EXERCISE PROMPT → In the entries below, which lines run from the one containing "MIC3 pin OUT: A0 -> none" to the one containing "GPS2 pin RX: A0 -> 5"? Copy exactly those lines, ends included, and no others.
[MATERIAL FOR THE TASK]
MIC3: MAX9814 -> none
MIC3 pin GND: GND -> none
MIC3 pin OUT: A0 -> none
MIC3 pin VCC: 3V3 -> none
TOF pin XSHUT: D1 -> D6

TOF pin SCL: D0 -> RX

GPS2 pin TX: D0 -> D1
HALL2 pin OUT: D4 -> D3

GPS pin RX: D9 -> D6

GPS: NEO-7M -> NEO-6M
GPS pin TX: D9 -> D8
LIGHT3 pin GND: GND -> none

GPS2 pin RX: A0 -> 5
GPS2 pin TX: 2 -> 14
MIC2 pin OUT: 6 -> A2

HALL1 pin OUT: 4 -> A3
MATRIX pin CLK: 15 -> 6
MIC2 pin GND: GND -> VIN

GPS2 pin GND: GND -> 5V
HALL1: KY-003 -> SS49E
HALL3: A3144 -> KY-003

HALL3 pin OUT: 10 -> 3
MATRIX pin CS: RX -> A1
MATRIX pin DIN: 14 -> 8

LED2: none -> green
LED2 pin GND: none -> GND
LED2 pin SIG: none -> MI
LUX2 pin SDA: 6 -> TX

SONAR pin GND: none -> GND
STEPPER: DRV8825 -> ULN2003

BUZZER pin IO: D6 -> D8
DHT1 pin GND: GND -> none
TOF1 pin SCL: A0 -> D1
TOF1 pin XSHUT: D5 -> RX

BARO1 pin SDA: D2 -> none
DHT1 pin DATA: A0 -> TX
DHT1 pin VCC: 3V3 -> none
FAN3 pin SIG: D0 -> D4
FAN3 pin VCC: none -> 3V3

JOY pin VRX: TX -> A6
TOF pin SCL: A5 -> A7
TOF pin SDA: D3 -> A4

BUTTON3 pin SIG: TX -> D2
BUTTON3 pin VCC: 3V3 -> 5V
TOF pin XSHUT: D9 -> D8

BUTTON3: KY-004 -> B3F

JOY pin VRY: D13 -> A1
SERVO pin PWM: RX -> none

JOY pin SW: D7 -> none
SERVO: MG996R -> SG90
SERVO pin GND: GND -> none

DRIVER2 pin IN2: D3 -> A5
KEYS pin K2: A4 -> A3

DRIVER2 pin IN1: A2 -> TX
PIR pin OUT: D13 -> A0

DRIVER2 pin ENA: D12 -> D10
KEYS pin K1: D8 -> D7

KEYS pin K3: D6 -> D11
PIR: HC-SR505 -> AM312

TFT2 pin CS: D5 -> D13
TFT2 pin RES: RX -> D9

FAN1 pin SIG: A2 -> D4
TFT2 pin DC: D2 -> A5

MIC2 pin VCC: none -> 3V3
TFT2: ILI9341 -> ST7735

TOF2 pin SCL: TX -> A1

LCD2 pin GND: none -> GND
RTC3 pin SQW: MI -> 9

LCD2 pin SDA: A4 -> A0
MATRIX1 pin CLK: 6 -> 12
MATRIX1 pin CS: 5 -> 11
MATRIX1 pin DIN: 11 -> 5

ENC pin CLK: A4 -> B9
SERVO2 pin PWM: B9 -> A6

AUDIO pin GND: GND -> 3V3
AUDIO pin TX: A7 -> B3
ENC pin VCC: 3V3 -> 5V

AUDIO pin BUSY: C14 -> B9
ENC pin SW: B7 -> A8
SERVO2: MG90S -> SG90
[/MATERIAL FOR THE TASK]
RESULT OF THE TASK →
MIC3 pin OUT: A0 -> none
MIC3 pin VCC: 3V3 -> none
TOF pin XSHUT: D1 -> D6

TOF pin SCL: D0 -> RX

GPS2 pin TX: D0 -> D1
HALL2 pin OUT: D4 -> D3

GPS pin RX: D9 -> D6

GPS: NEO-7M -> NEO-6M
GPS pin TX: D9 -> D8
LIGHT3 pin GND: GND -> none

GPS2 pin RX: A0 -> 5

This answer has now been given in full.